**WHAT YOU NEED TO DO**. If pictures appear, leave them out, and return exactly the lines from the one holding "U202: NOT CD4069" through the last line of the listing below.

**SUPPLIED RECORDS**.
..........

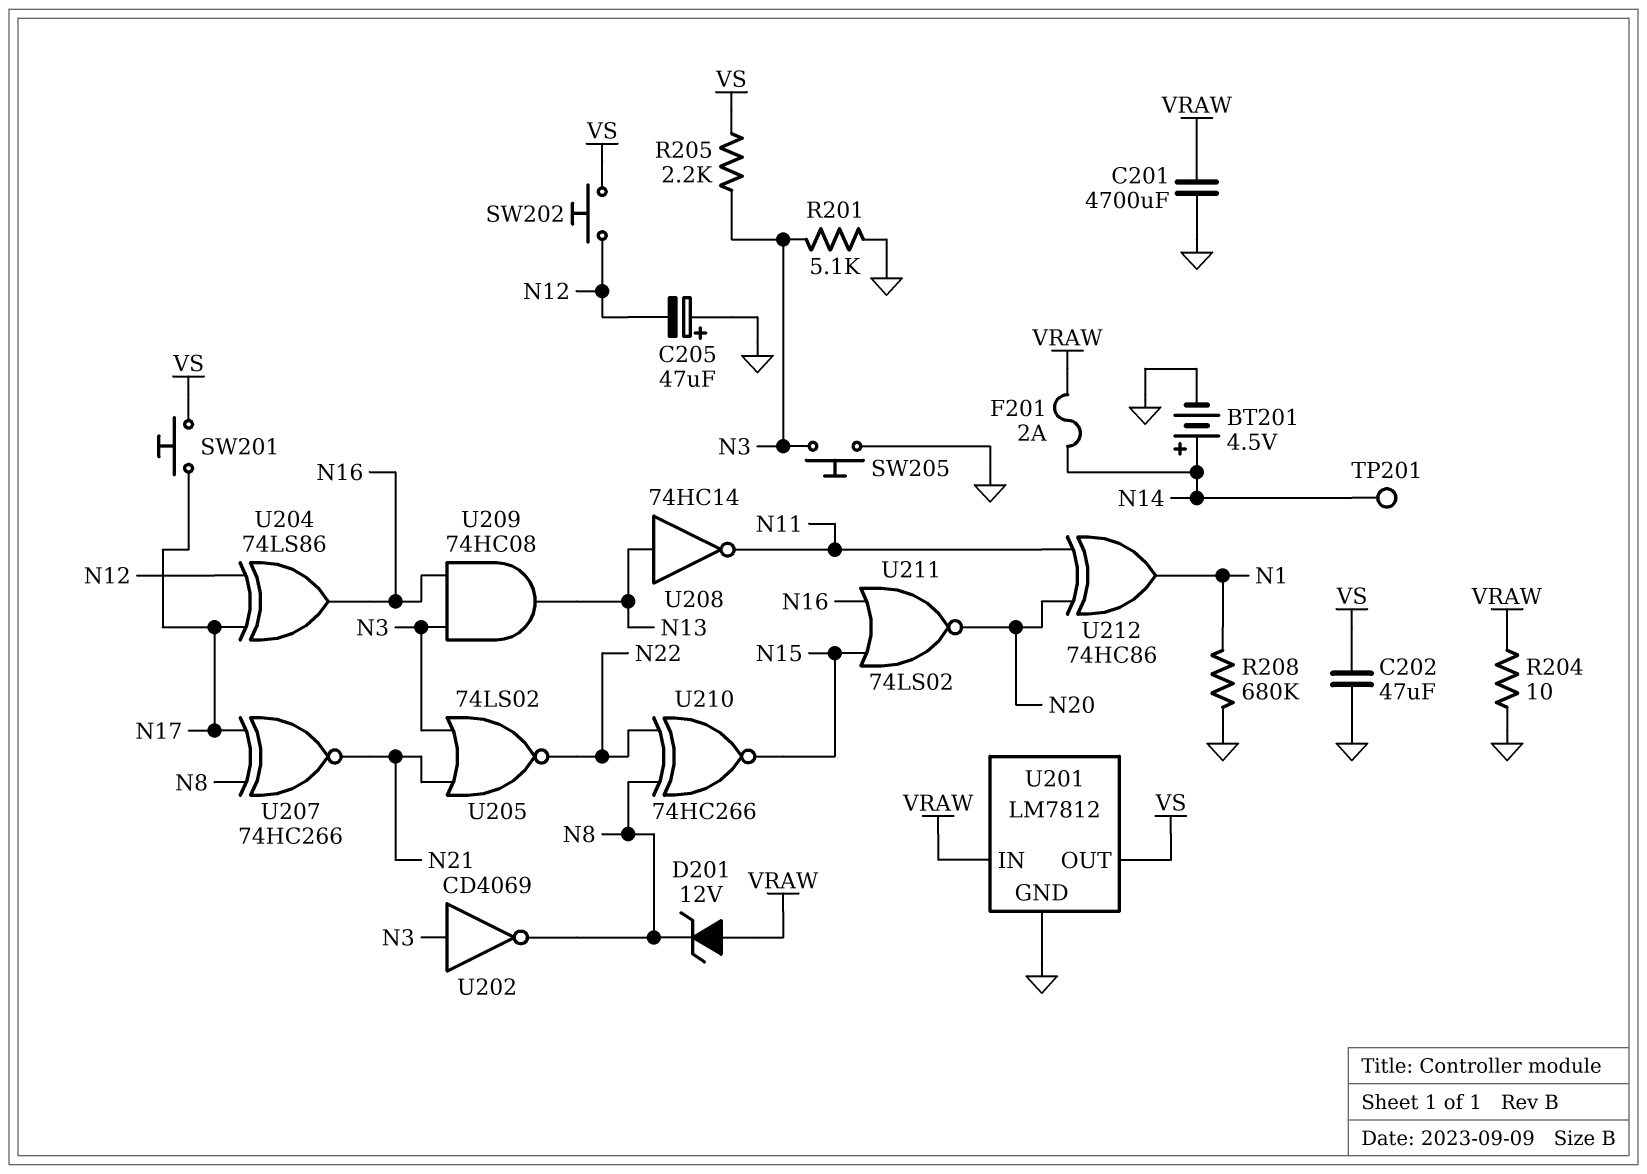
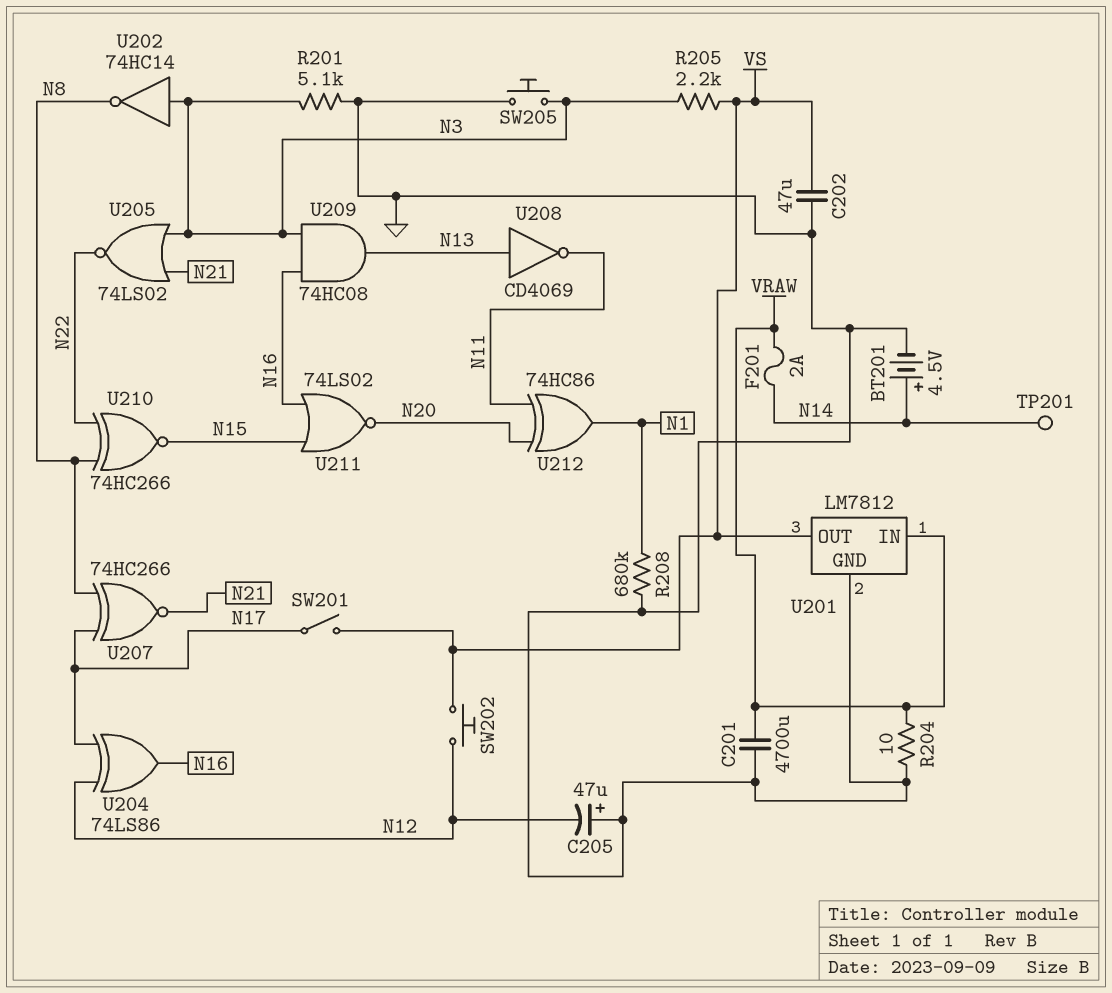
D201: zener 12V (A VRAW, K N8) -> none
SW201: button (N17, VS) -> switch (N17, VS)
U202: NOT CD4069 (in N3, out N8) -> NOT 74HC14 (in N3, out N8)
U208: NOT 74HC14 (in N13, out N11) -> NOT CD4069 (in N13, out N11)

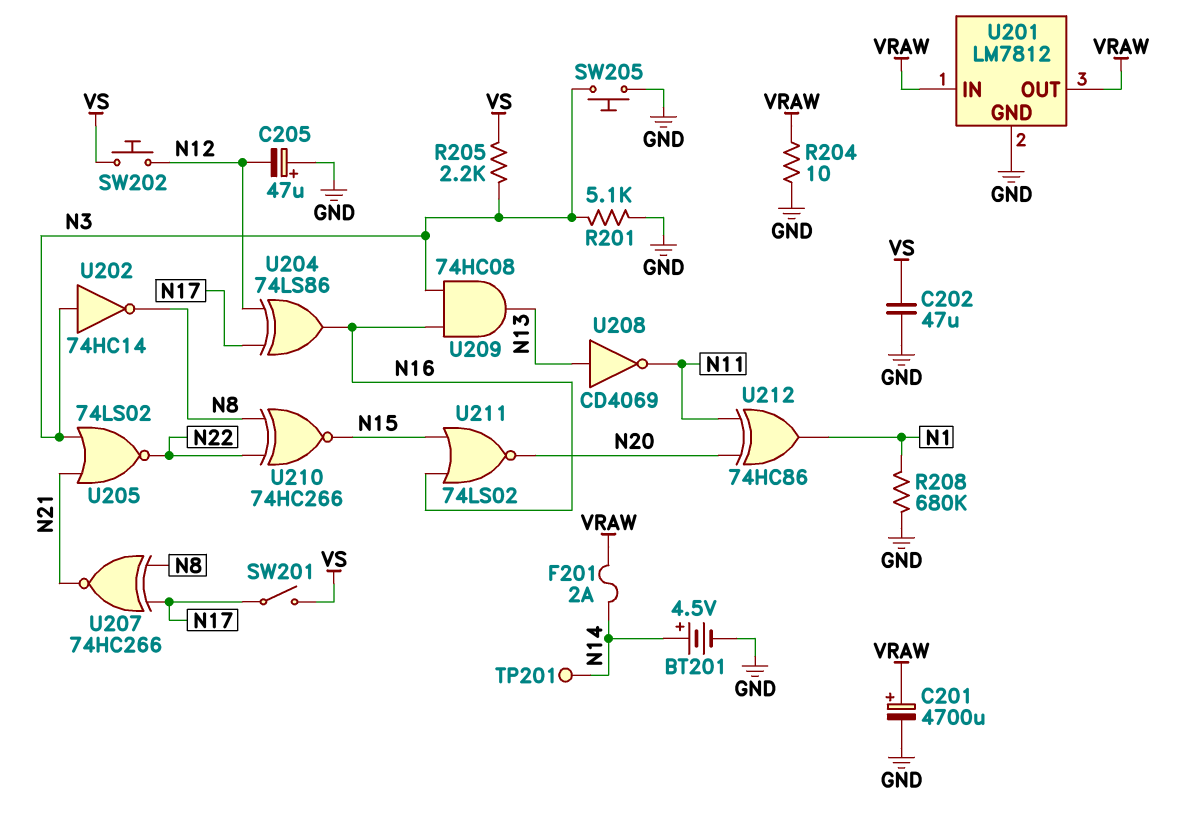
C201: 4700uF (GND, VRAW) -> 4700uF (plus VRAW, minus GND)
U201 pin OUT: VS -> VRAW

..........

**EXERCISE SOLUTION**.
U202: NOT CD4069 (in N3, out N8) -> NOT 74HC14 (in N3, out N8)
U208: NOT 74HC14 (in N13, out N11) -> NOT CD4069 (in N13, out N11)

C201: 4700uF (GND, VRAW) -> 4700uF (plus VRAW, minus GND)
U201 pin OUT: VS -> VRAW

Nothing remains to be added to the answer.